-- Required work --
Would you please retype the records that follow, word for word?

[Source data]
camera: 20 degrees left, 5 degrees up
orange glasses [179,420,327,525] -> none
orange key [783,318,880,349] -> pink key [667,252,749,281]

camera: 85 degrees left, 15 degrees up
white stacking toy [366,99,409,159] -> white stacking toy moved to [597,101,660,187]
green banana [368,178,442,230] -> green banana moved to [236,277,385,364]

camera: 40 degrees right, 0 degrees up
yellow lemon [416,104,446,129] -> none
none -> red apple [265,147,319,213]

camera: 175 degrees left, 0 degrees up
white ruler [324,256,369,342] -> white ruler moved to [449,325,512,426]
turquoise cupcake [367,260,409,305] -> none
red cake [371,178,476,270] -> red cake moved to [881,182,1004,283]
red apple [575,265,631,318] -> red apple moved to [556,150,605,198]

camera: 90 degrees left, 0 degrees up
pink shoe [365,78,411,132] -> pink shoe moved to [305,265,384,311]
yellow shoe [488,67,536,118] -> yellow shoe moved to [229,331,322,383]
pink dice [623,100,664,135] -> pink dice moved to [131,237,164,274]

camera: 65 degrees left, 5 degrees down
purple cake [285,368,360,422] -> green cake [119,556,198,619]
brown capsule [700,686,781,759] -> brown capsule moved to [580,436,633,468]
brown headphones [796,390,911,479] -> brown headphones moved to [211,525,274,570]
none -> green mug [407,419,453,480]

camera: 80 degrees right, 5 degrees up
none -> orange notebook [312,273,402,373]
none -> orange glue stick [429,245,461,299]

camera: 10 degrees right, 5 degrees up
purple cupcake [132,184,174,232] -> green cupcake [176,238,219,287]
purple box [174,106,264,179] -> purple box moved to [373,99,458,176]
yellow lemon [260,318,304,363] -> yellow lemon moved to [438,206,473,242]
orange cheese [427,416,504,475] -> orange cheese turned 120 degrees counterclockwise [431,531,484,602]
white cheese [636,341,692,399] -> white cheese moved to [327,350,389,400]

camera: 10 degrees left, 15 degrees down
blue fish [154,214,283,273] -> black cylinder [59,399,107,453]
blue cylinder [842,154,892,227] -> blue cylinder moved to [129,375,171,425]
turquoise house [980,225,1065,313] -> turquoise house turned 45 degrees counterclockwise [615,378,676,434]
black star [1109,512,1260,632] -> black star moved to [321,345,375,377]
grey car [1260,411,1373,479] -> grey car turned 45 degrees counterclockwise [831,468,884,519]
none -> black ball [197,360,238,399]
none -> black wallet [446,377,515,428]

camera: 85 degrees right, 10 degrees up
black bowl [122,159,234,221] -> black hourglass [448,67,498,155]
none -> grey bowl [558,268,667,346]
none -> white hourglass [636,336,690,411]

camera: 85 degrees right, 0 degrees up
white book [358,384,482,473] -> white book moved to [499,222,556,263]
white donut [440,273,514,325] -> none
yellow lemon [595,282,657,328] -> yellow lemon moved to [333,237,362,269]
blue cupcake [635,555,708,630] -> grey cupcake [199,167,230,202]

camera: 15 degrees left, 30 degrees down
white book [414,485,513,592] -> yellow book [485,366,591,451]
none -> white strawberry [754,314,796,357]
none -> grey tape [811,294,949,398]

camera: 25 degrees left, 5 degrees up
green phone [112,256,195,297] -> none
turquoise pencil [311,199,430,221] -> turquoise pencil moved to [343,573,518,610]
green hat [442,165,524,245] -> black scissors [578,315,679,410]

-- Written solution --
camera: 20 degrees left, 5 degrees up
orange glasses [179,420,327,525] -> none
orange key [783,318,880,349] -> pink key [667,252,749,281]

camera: 85 degrees left, 15 degrees up
white stacking toy [366,99,409,159] -> white stacking toy moved to [597,101,660,187]
green banana [368,178,442,230] -> green banana moved to [236,277,385,364]

camera: 40 degrees right, 0 degrees up
yellow lemon [416,104,446,129] -> none
none -> red apple [265,147,319,213]

camera: 175 degrees left, 0 degrees up
white ruler [324,256,369,342] -> white ruler moved to [449,325,512,426]
turquoise cupcake [367,260,409,305] -> none
red cake [371,178,476,270] -> red cake moved to [881,182,1004,283]
red apple [575,265,631,318] -> red apple moved to [556,150,605,198]

camera: 90 degrees left, 0 degrees up
pink shoe [365,78,411,132] -> pink shoe moved to [305,265,384,311]
yellow shoe [488,67,536,118] -> yellow shoe moved to [229,331,322,383]
pink dice [623,100,664,135] -> pink dice moved to [131,237,164,274]

camera: 65 degrees left, 5 degrees down
purple cake [285,368,360,422] -> green cake [119,556,198,619]
brown capsule [700,686,781,759] -> brown capsule moved to [580,436,633,468]
brown headphones [796,390,911,479] -> brown headphones moved to [211,525,274,570]
none -> green mug [407,419,453,480]

camera: 80 degrees right, 5 degrees up
none -> orange notebook [312,273,402,373]
none -> orange glue stick [429,245,461,299]

camera: 10 degrees right, 5 degrees up
purple cupcake [132,184,174,232] -> green cupcake [176,238,219,287]
purple box [174,106,264,179] -> purple box moved to [373,99,458,176]
yellow lemon [260,318,304,363] -> yellow lemon moved to [438,206,473,242]
orange cheese [427,416,504,475] -> orange cheese turned 120 degrees counterclockwise [431,531,484,602]
white cheese [636,341,692,399] -> white cheese moved to [327,350,389,400]

camera: 10 degrees left, 15 degrees down
blue fish [154,214,283,273] -> black cylinder [59,399,107,453]
blue cylinder [842,154,892,227] -> blue cylinder moved to [129,375,171,425]
turquoise house [980,225,1065,313] -> turquoise house turned 45 degrees counterclockwise [615,378,676,434]
black star [1109,512,1260,632] -> black star moved to [321,345,375,377]
grey car [1260,411,1373,479] -> grey car turned 45 degrees counterclockwise [831,468,884,519]
none -> black ball [197,360,238,399]
none -> black wallet [446,377,515,428]

camera: 85 degrees right, 10 degrees up
black bowl [122,159,234,221] -> black hourglass [448,67,498,155]
none -> grey bowl [558,268,667,346]
none -> white hourglass [636,336,690,411]

camera: 85 degrees right, 0 degrees up
white book [358,384,482,473] -> white book moved to [499,222,556,263]
white donut [440,273,514,325] -> none
yellow lemon [595,282,657,328] -> yellow lemon moved to [333,237,362,269]
blue cupcake [635,555,708,630] -> grey cupcake [199,167,230,202]

camera: 15 degrees left, 30 degrees down
white book [414,485,513,592] -> yellow book [485,366,591,451]
none -> white strawberry [754,314,796,357]
none -> grey tape [811,294,949,398]

camera: 25 degrees left, 5 degrees up
green phone [112,256,195,297] -> none
turquoise pencil [311,199,430,221] -> turquoise pencil moved to [343,573,518,610]
green hat [442,165,524,245] -> black scissors [578,315,679,410]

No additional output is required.